PROBLEM DETAILS: All lines after the one containing "D201: none -> zener 4.7V (A J204/1, K +9V)" are needed, along with that line itself. Please repeat them exactly through the end of the entries.

::: RECORD SET

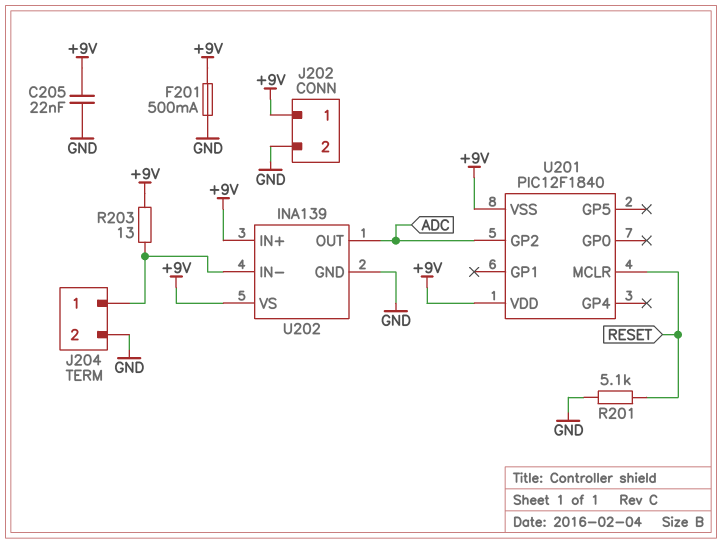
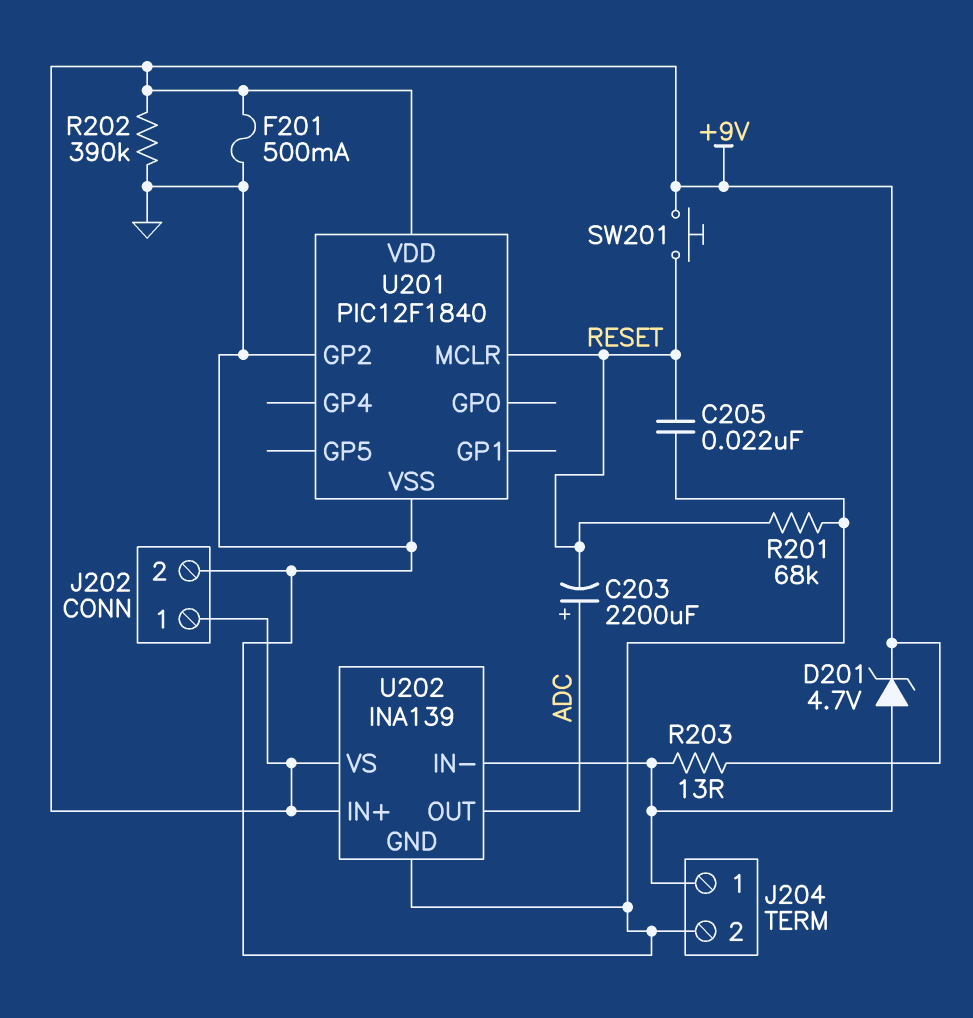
C203: none -> 2200uF (plus ADC, minus RESET)
C205: 22nF (+9V, GND) -> 22nF (GND, RESET)
D201: none -> zener 4.7V (A J204/1, K +9V)
R201: 5.1k (GND, RESET) -> 68k (GND, RESET)
R202: none -> 390k (+9V, GND)
SW201: none -> button (+9V, RESET)
U201 pin GP2: ADC -> GND
U201 pin VSS: +9V -> GND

::::::

FINISHED TASK:
D201: none -> zener 4.7V (A J204/1, K +9V)
R201: 5.1k (GND, RESET) -> 68k (GND, RESET)
R202: none -> 390k (+9V, GND)
SW201: none -> button (+9V, RESET)
U201 pin GP2: ADC -> GND
U201 pin VSS: +9V -> GND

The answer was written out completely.